HOW TO COMPLETE THIS TASK
Only the pictures should be left out; write out all other data exactly.
»»
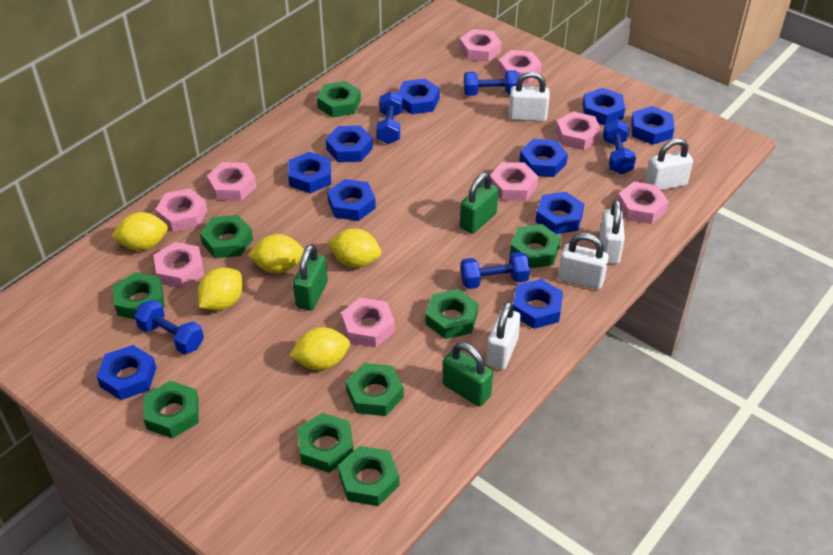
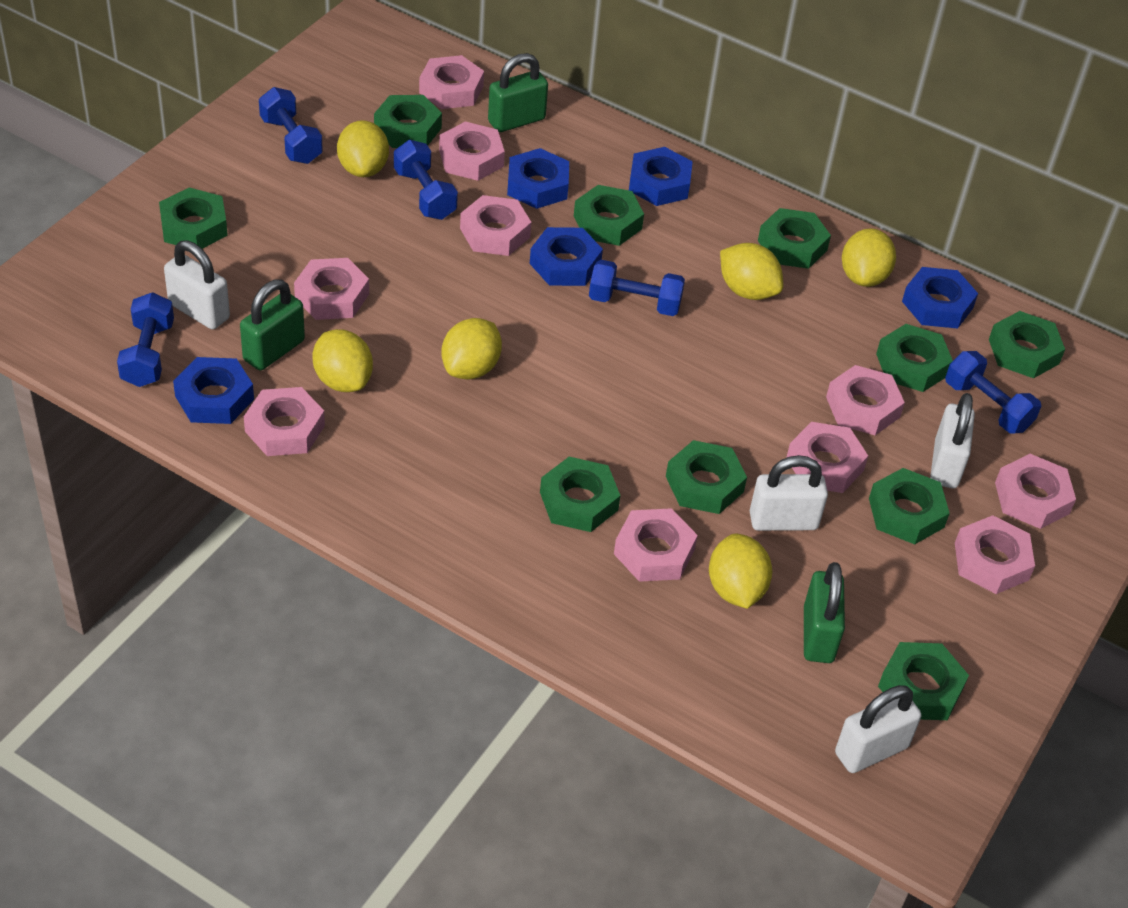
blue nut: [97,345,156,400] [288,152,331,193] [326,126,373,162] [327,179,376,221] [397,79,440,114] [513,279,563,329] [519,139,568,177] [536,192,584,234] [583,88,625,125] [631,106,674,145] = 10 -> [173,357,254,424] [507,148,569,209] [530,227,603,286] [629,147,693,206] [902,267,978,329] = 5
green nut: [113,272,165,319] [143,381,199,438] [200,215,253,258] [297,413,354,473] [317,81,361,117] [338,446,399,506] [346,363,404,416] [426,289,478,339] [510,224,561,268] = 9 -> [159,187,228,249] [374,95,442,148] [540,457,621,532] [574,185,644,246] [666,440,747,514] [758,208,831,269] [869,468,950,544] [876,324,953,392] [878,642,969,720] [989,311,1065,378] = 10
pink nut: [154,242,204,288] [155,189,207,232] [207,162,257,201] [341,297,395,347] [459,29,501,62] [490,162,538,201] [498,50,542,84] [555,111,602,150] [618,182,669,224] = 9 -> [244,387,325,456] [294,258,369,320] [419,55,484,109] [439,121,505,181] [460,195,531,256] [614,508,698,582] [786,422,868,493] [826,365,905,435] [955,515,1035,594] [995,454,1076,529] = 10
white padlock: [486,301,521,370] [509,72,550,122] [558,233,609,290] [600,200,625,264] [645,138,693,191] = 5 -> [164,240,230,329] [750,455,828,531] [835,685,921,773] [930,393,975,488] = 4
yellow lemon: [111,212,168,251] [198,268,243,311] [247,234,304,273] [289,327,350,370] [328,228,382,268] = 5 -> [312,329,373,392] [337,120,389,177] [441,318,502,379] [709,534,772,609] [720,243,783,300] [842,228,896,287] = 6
««
SOLUTION FOR THIS EXERCISE
blue nut: [97,345,156,400] [288,152,331,193] [326,126,373,162] [327,179,376,221] [397,79,440,114] [513,279,563,329] [519,139,568,177] [536,192,584,234] [583,88,625,125] [631,106,674,145] = 10 -> [173,357,254,424] [507,148,569,209] [530,227,603,286] [629,147,693,206] [902,267,978,329] = 5
green nut: [113,272,165,319] [143,381,199,438] [200,215,253,258] [297,413,354,473] [317,81,361,117] [338,446,399,506] [346,363,404,416] [426,289,478,339] [510,224,561,268] = 9 -> [159,187,228,249] [374,95,442,148] [540,457,621,532] [574,185,644,246] [666,440,747,514] [758,208,831,269] [869,468,950,544] [876,324,953,392] [878,642,969,720] [989,311,1065,378] = 10
pink nut: [154,242,204,288] [155,189,207,232] [207,162,257,201] [341,297,395,347] [459,29,501,62] [490,162,538,201] [498,50,542,84] [555,111,602,150] [618,182,669,224] = 9 -> [244,387,325,456] [294,258,369,320] [419,55,484,109] [439,121,505,181] [460,195,531,256] [614,508,698,582] [786,422,868,493] [826,365,905,435] [955,515,1035,594] [995,454,1076,529] = 10
white padlock: [486,301,521,370] [509,72,550,122] [558,233,609,290] [600,200,625,264] [645,138,693,191] = 5 -> [164,240,230,329] [750,455,828,531] [835,685,921,773] [930,393,975,488] = 4
yellow lemon: [111,212,168,251] [198,268,243,311] [247,234,304,273] [289,327,350,370] [328,228,382,268] = 5 -> [312,329,373,392] [337,120,389,177] [441,318,502,379] [709,534,772,609] [720,243,783,300] [842,228,896,287] = 6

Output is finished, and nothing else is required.